Without the pictures, repeat the listing character for character.

INFORMATION PROVIDED:
**********
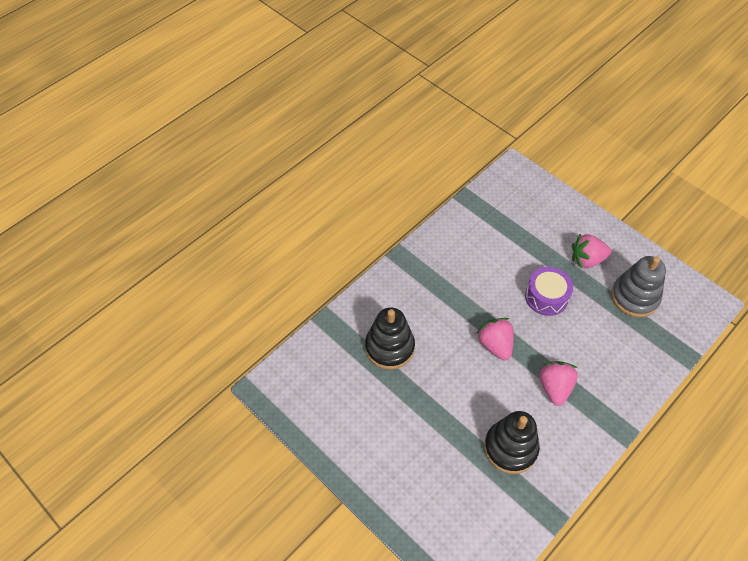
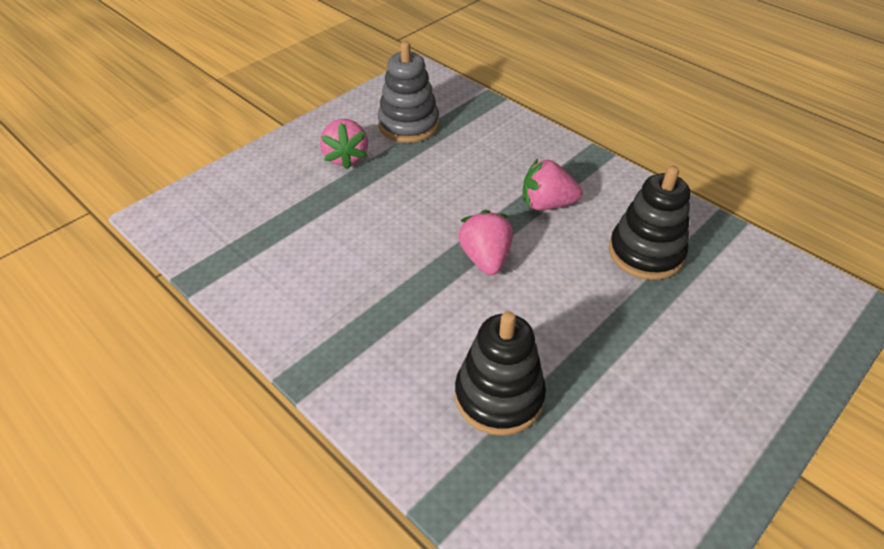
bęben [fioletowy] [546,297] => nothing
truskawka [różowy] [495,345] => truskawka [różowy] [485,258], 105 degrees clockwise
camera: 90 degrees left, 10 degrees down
**********
RESULT FOR THIS EXERCISE:
bęben [fioletowy] [546,297] => nothing
truskawka [różowy] [495,345] => truskawka [różowy] [485,258], 105 degrees clockwise
camera: 90 degrees left, 10 degrees down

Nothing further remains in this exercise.